__WHAT TO WORK ON__: Give back the full listing verbatim, apart from its images.

START INPUT FOR THIS TASK

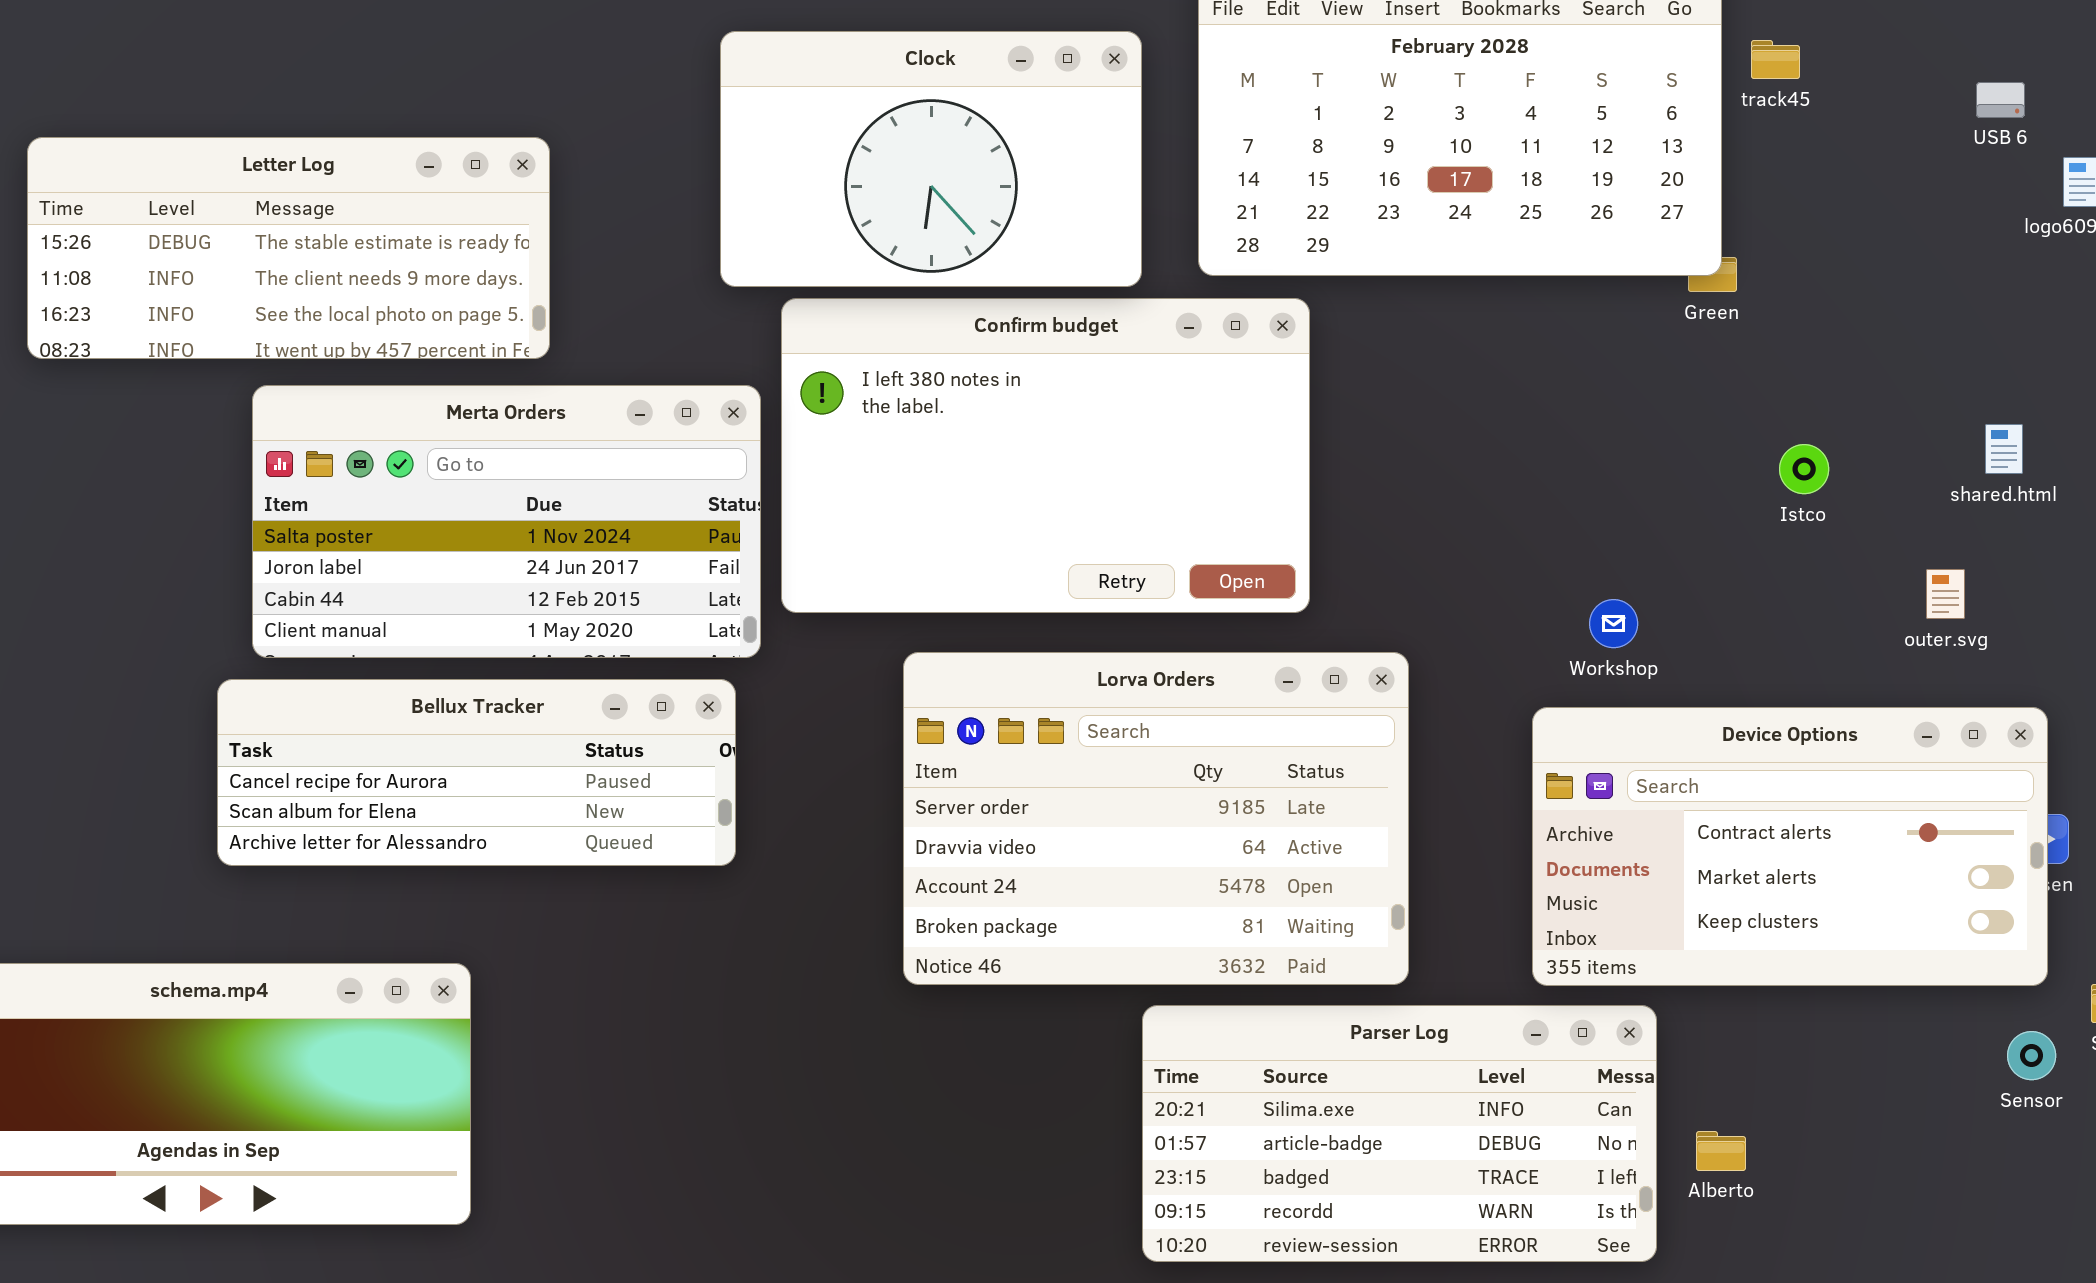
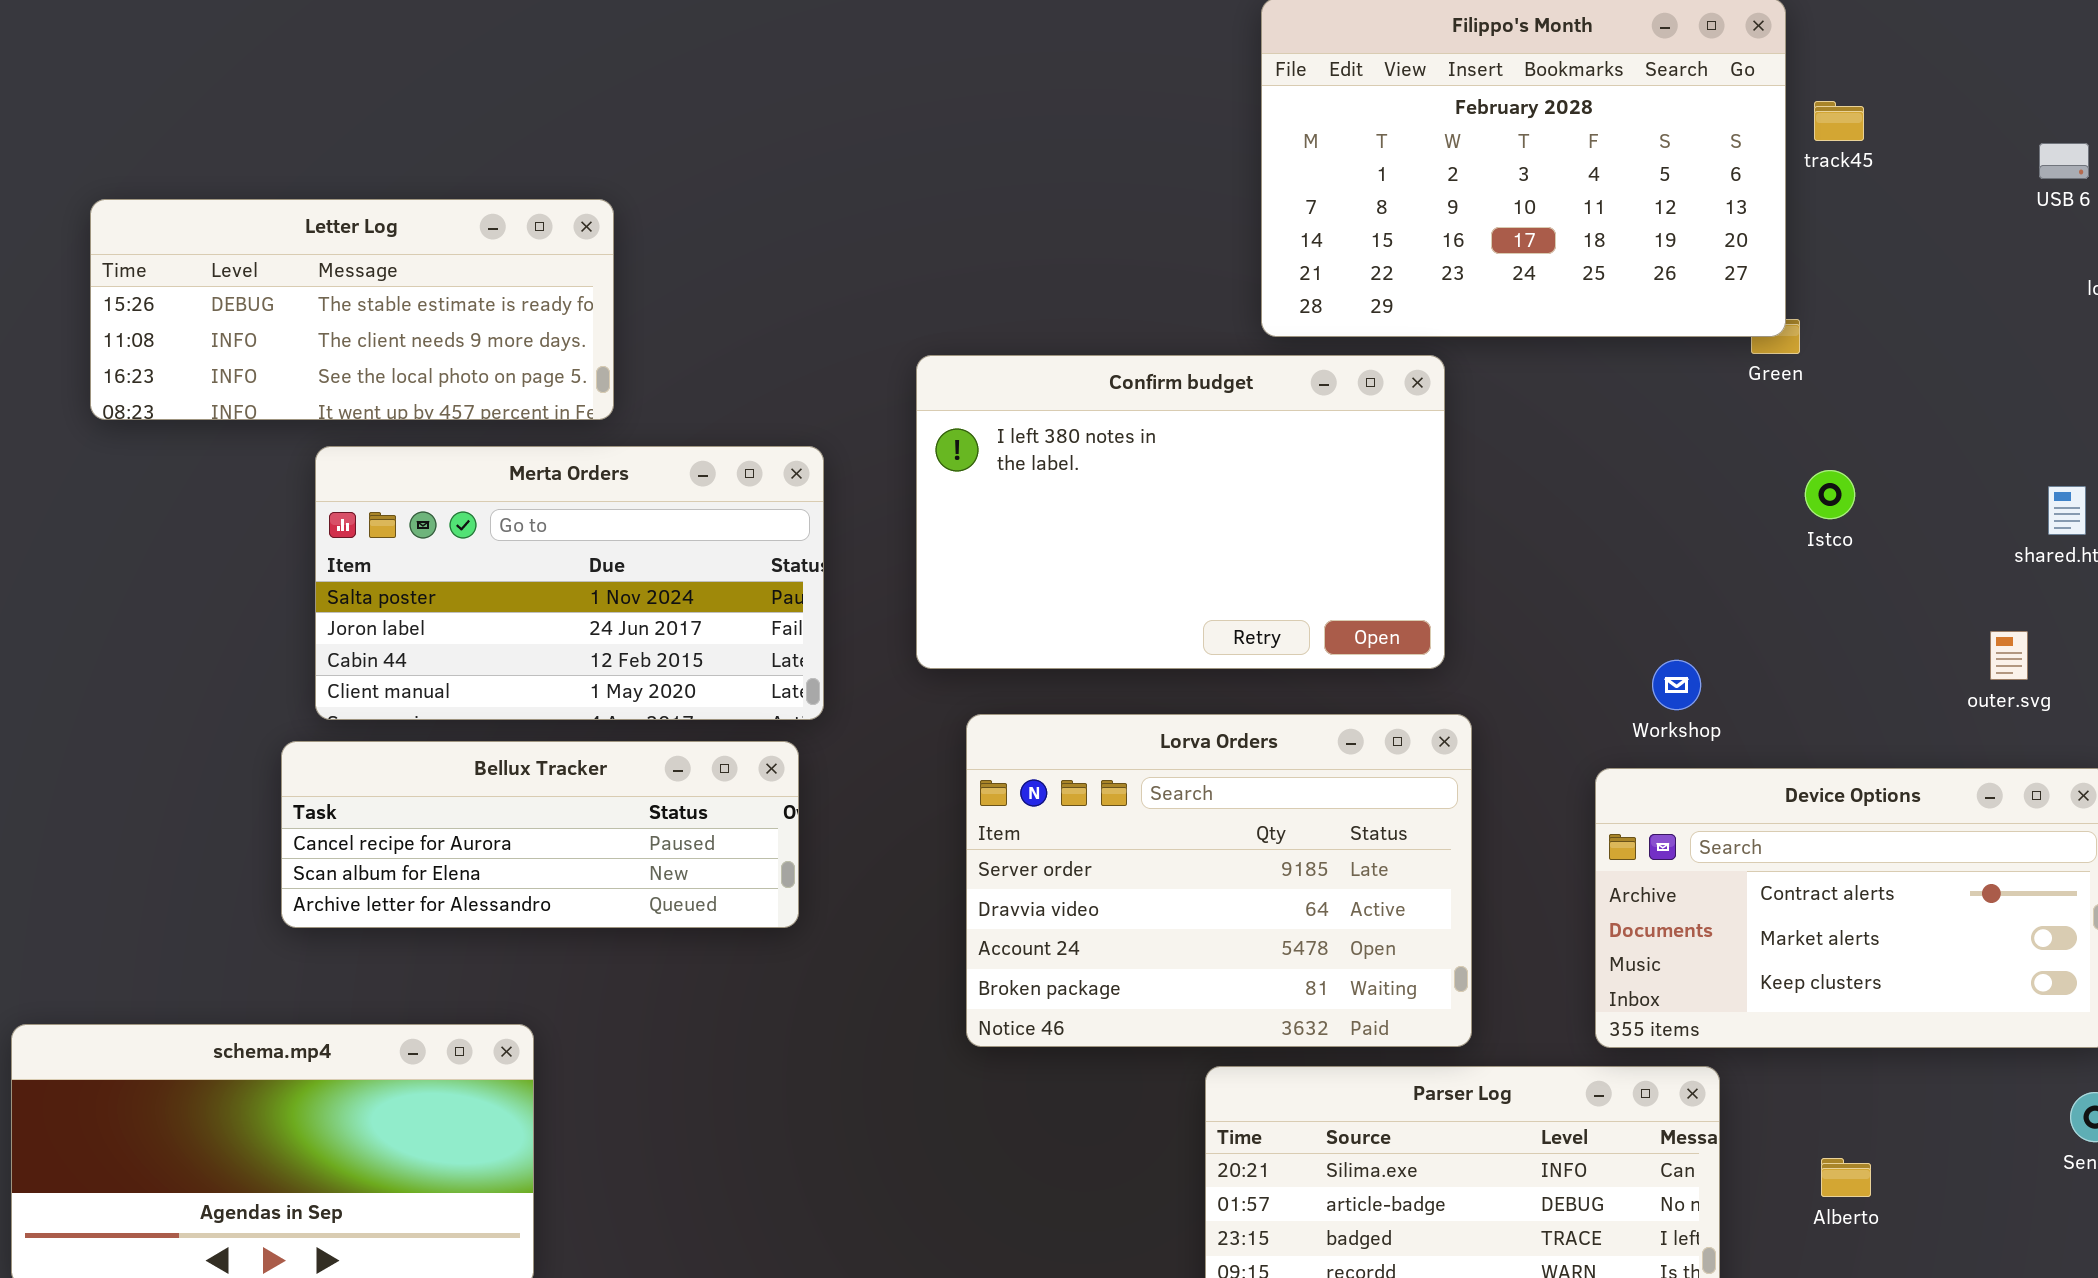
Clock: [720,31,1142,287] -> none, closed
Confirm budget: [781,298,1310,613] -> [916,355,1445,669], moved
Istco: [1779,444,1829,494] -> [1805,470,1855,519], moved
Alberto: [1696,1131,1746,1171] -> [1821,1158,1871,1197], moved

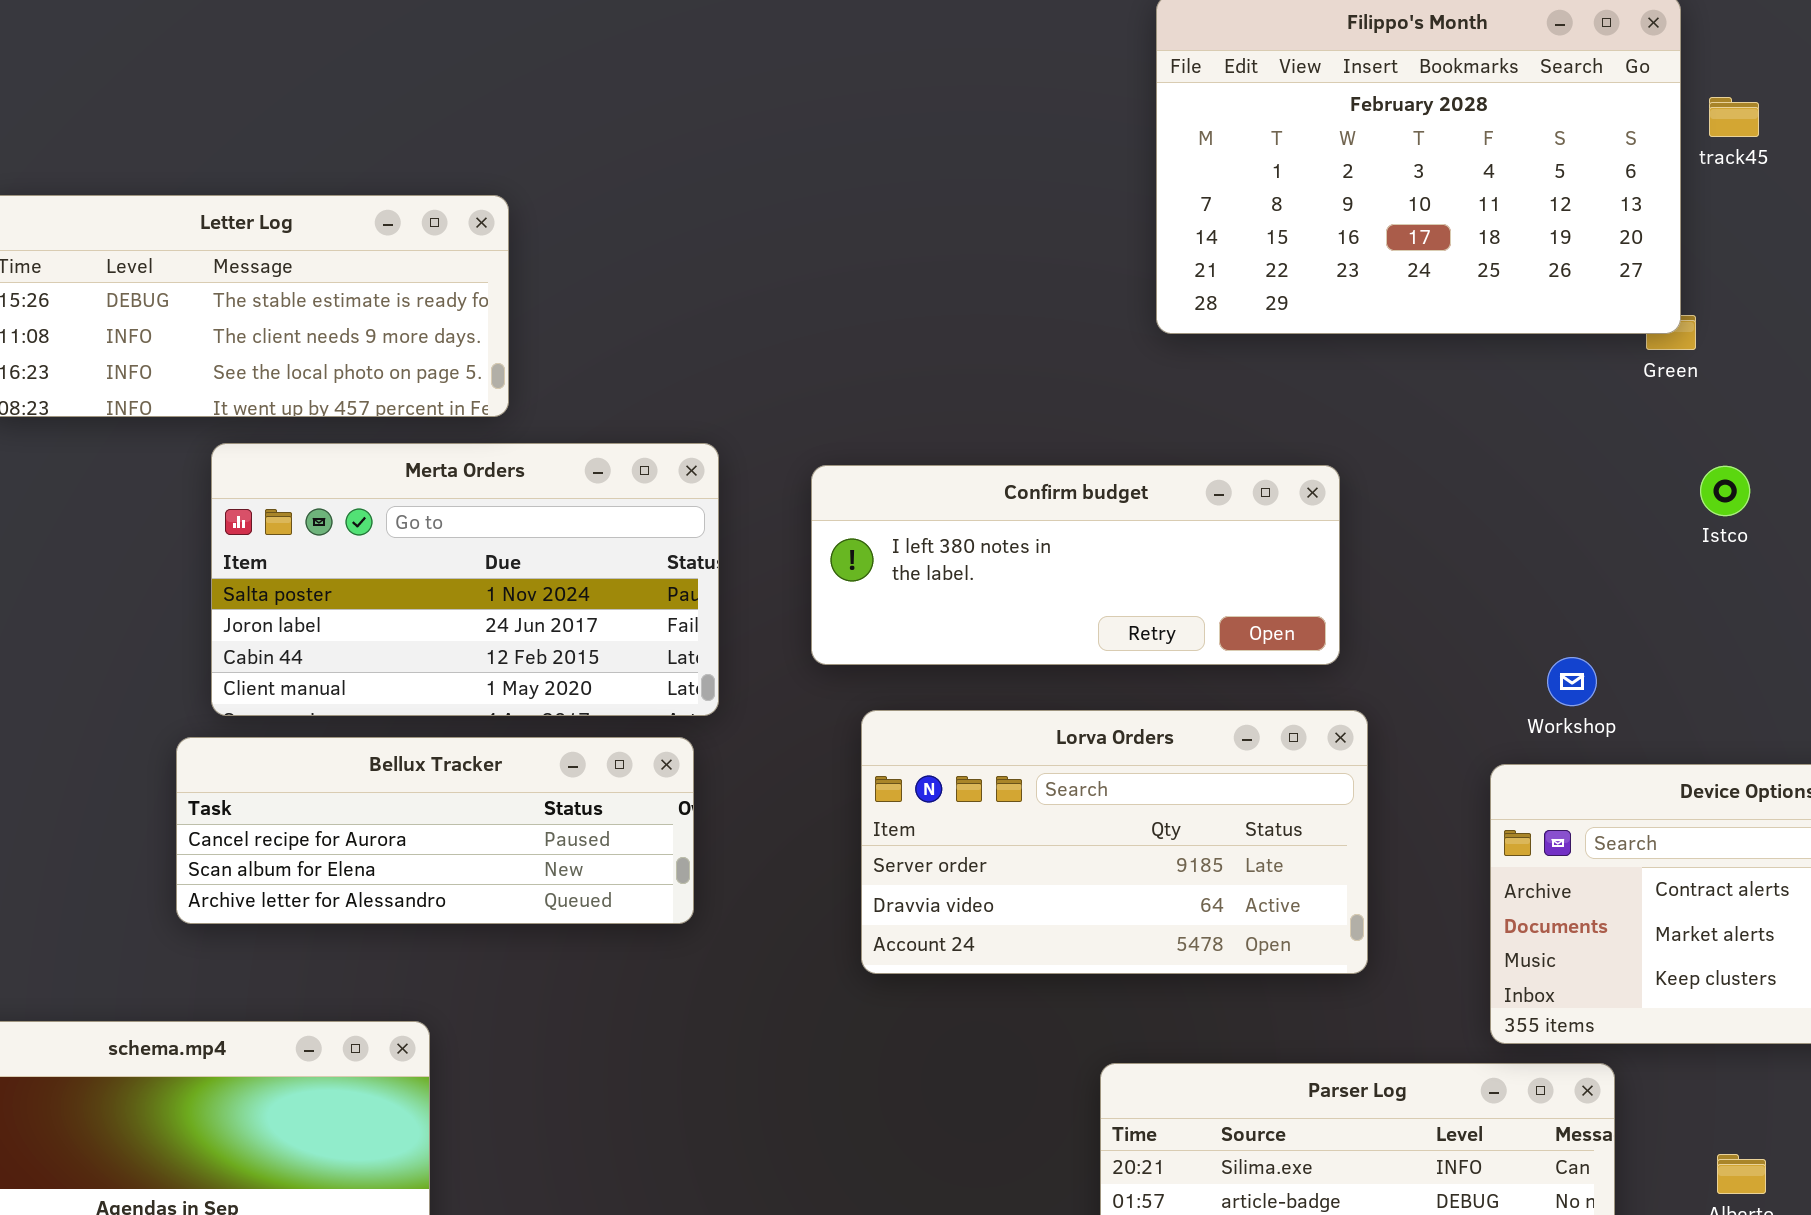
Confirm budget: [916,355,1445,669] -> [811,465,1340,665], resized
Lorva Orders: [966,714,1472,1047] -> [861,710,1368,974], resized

END INPUT FOR THIS TASK

__RESULT__:
Clock: [720,31,1142,287] -> none, closed
Confirm budget: [781,298,1310,613] -> [916,355,1445,669], moved
Istco: [1779,444,1829,494] -> [1805,470,1855,519], moved
Alberto: [1696,1131,1746,1171] -> [1821,1158,1871,1197], moved

Confirm budget: [916,355,1445,669] -> [811,465,1340,665], resized
Lorva Orders: [966,714,1472,1047] -> [861,710,1368,974], resized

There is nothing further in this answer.